Entries provided:
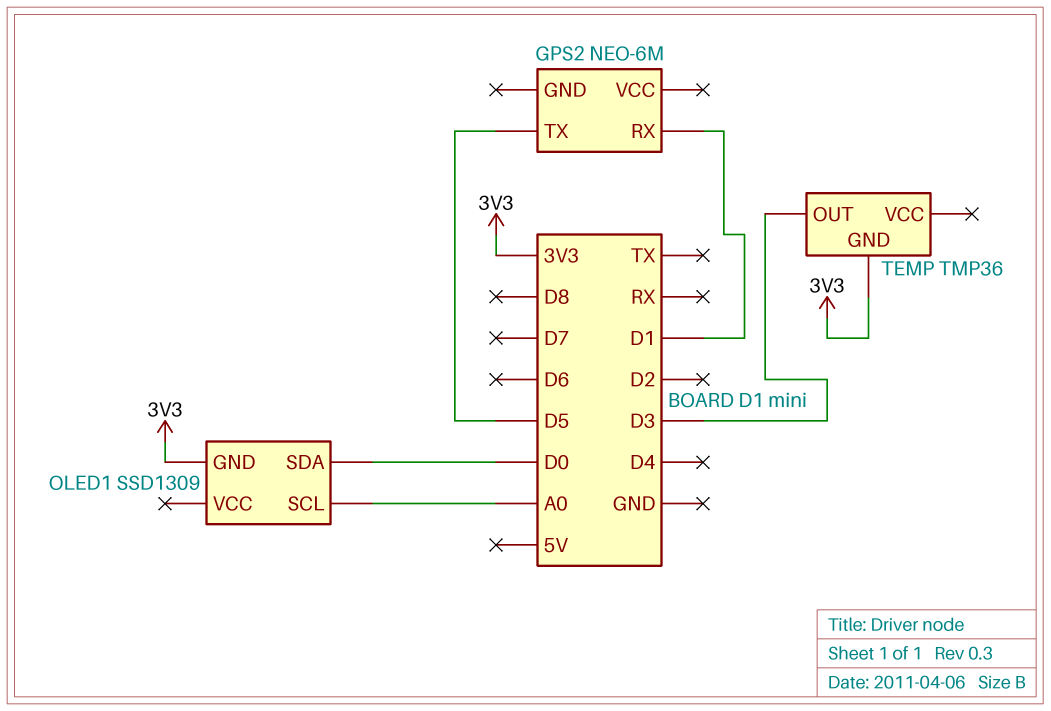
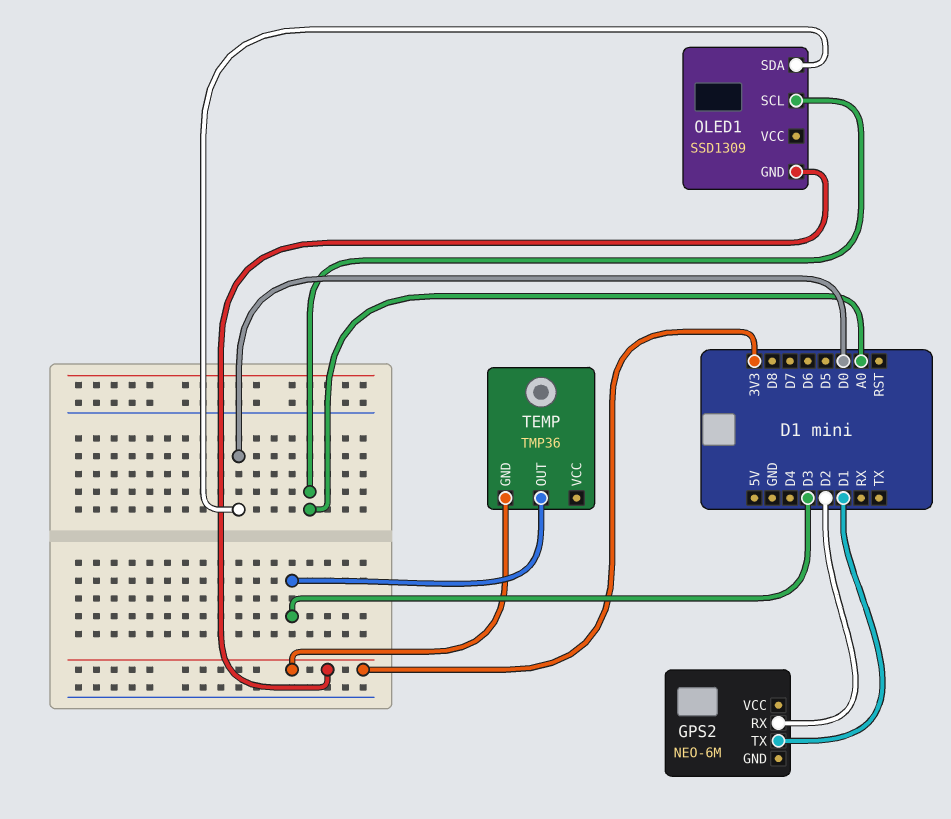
GPS2 pin RX: D1 -> D2
GPS2 pin TX: D5 -> D1

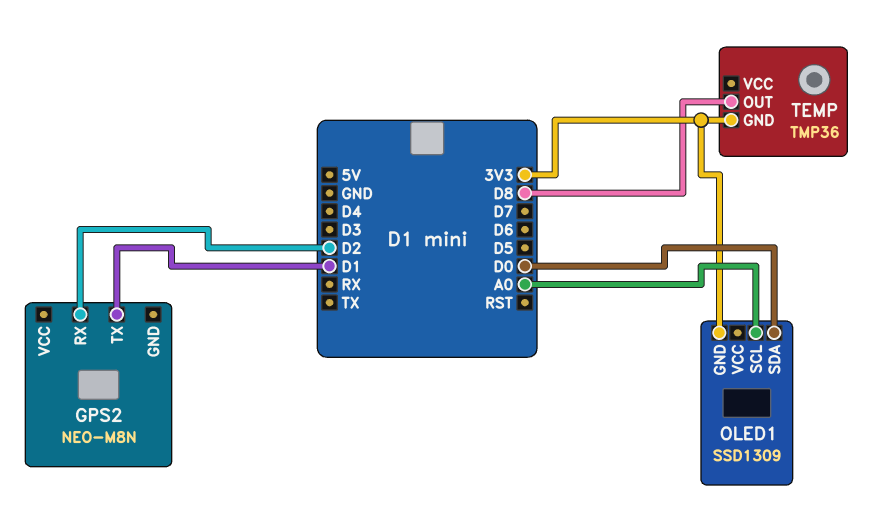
GPS2: NEO-6M -> NEO-M8N
TEMP pin OUT: D3 -> D8

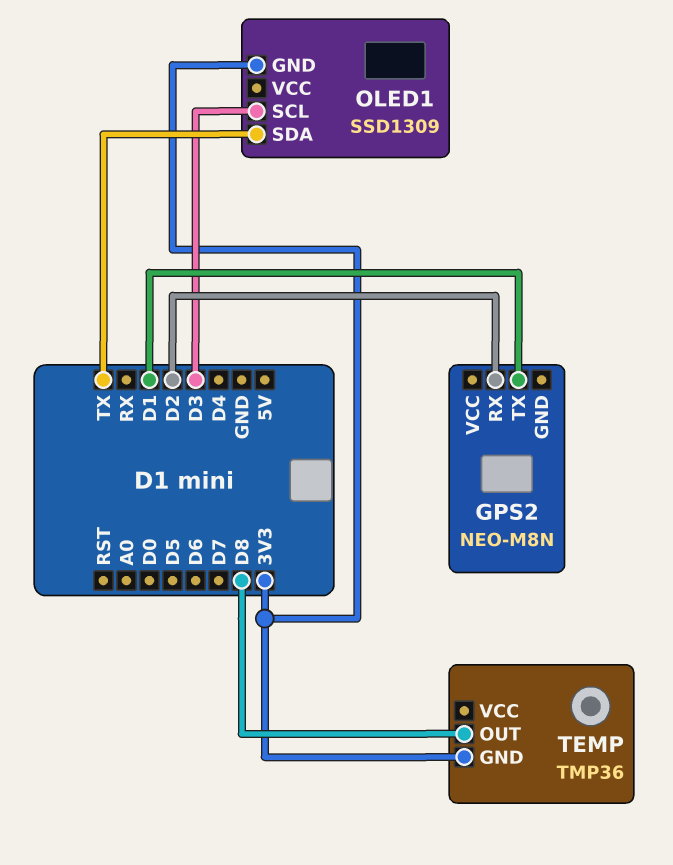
OLED1 pin SCL: A0 -> D3
OLED1 pin SDA: D0 -> TX

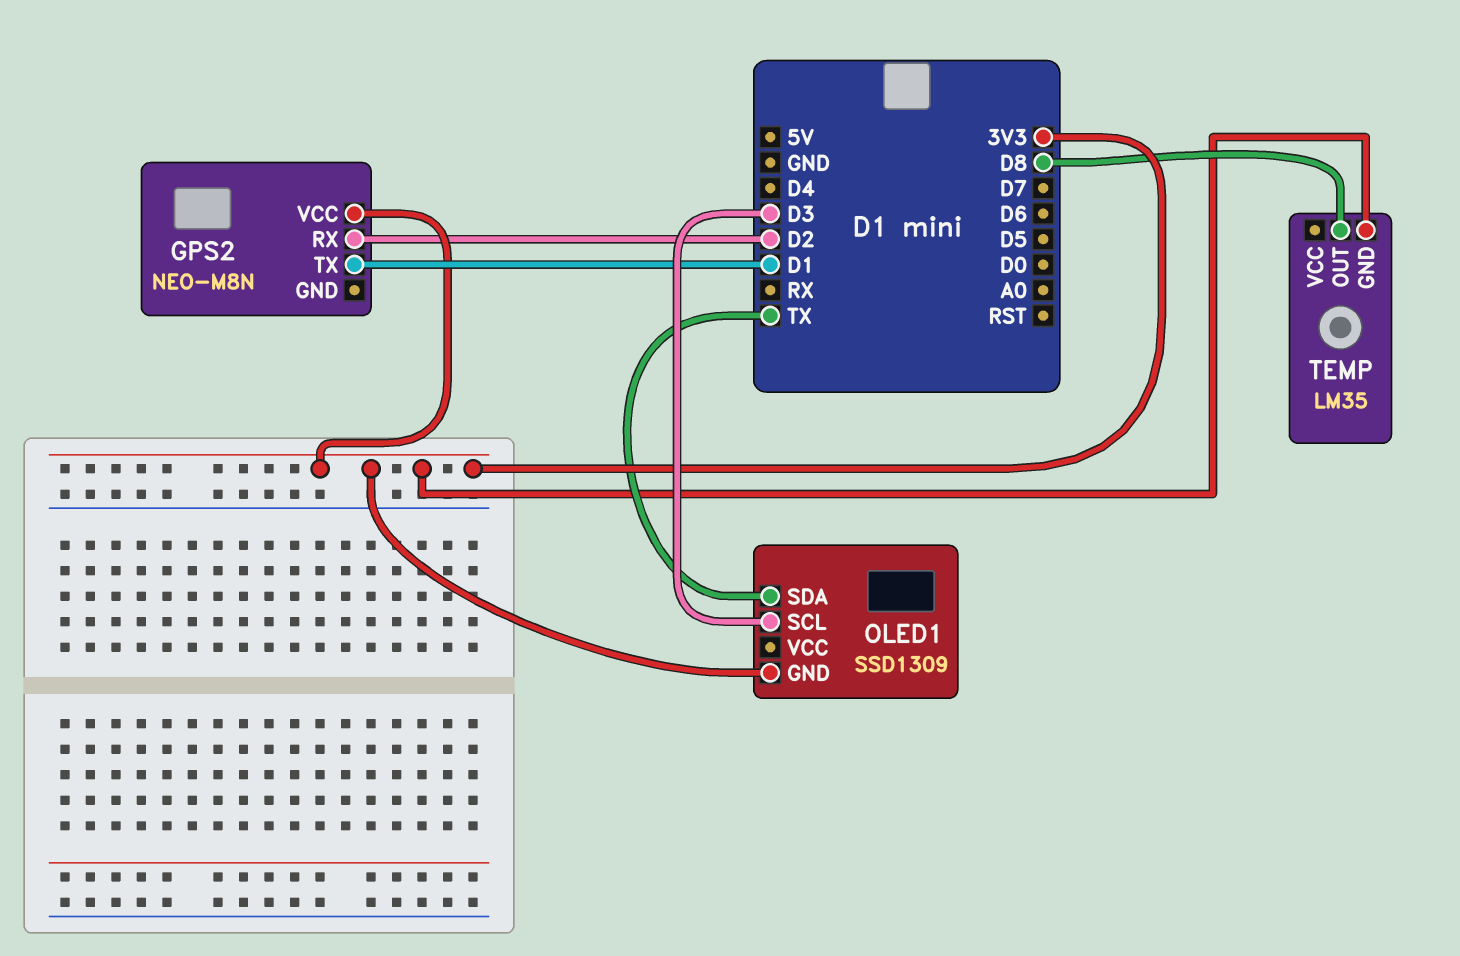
GPS2 pin VCC: none -> 3V3
TEMP: TMP36 -> LM35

Assignment:
An exact copy of the listing is required, with every image removed.

Result below:
GPS2 pin RX: D1 -> D2
GPS2 pin TX: D5 -> D1

GPS2: NEO-6M -> NEO-M8N
TEMP pin OUT: D3 -> D8

OLED1 pin SCL: A0 -> D3
OLED1 pin SDA: D0 -> TX

GPS2 pin VCC: none -> 3V3
TEMP: TMP36 -> LM35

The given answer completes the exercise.